**Your objective**
The expected result is an exact restatement of the data, free of pictures.

(Stored dataset items)
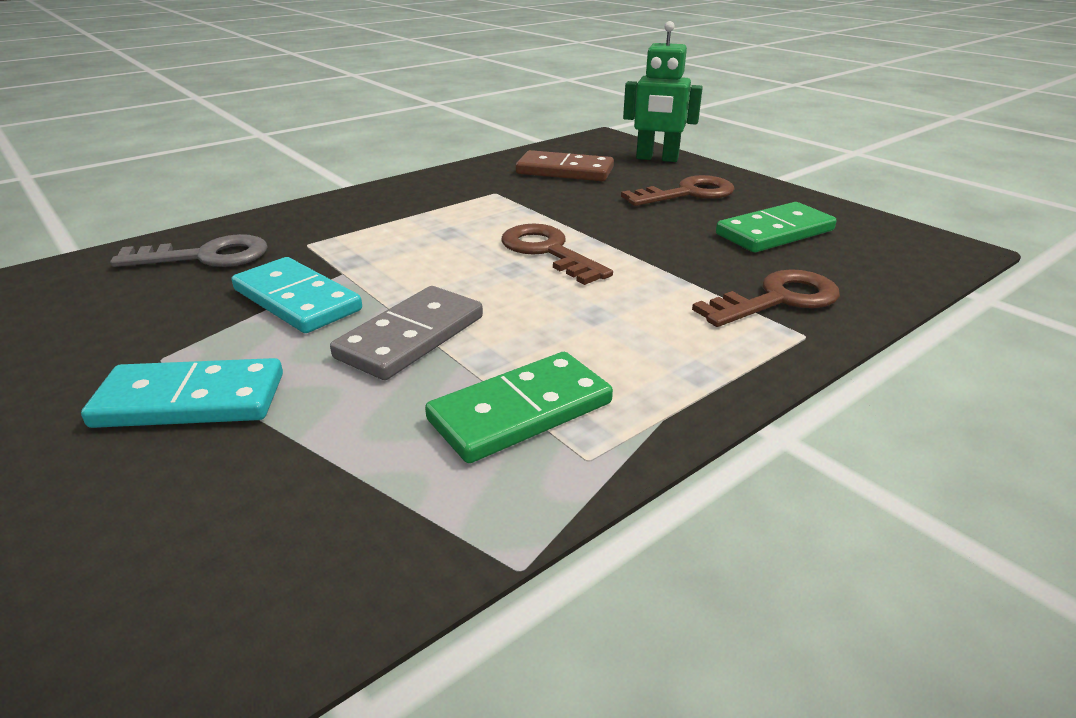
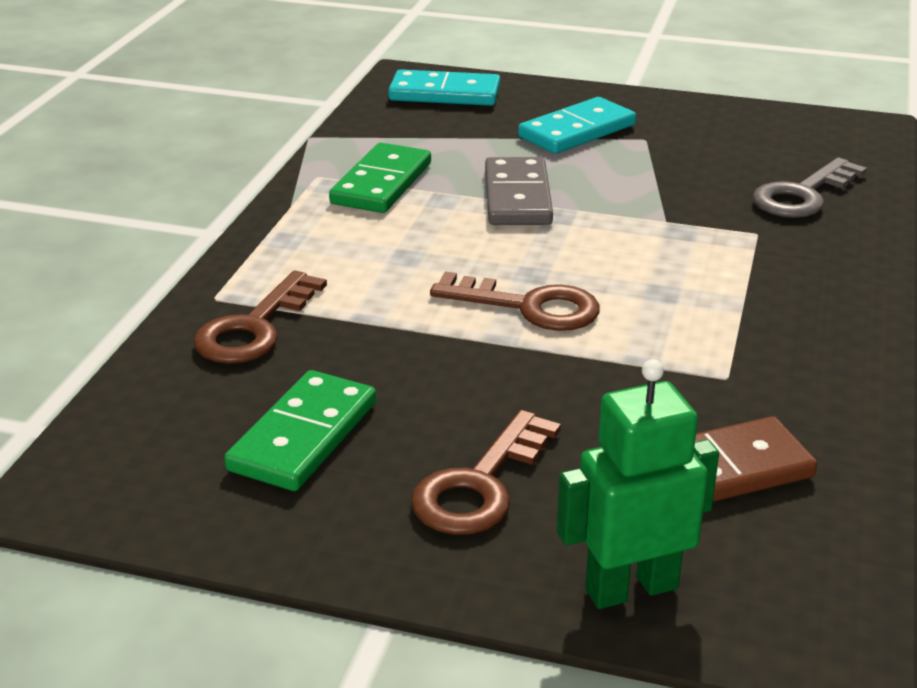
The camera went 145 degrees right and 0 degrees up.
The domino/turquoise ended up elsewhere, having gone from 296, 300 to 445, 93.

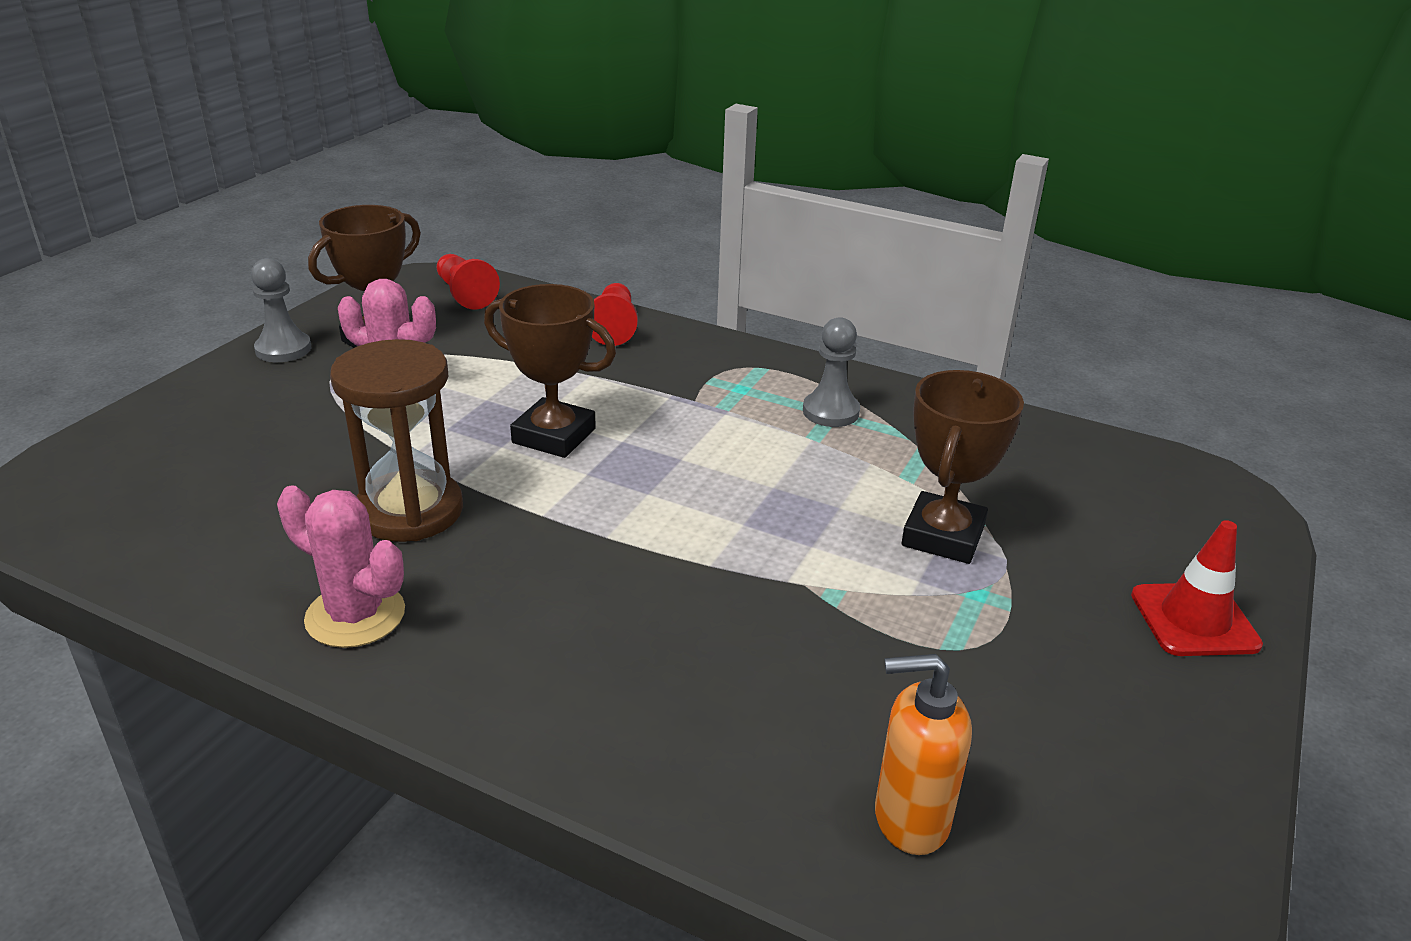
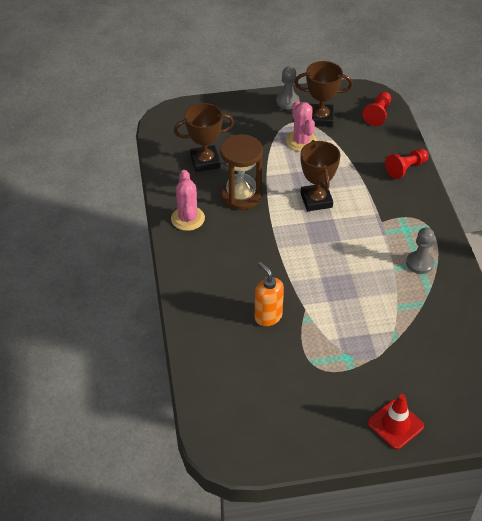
The camera went 55 degrees right and 15 degrees up.
The distributeur de savon/orange ended up elsewhere, having gone from 910, 819 to 268, 316.
The trophée/marron ended up elsewhere, having gone from 943, 536 to 205, 161.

**Result for this exercise**
The camera went 145 degrees right and 0 degrees up.
The domino/turquoise ended up elsewhere, having gone from 296, 300 to 445, 93.

The camera went 55 degrees right and 15 degrees up.
The distributeur de savon/orange ended up elsewhere, having gone from 910, 819 to 268, 316.
The trophée/marron ended up elsewhere, having gone from 943, 536 to 205, 161.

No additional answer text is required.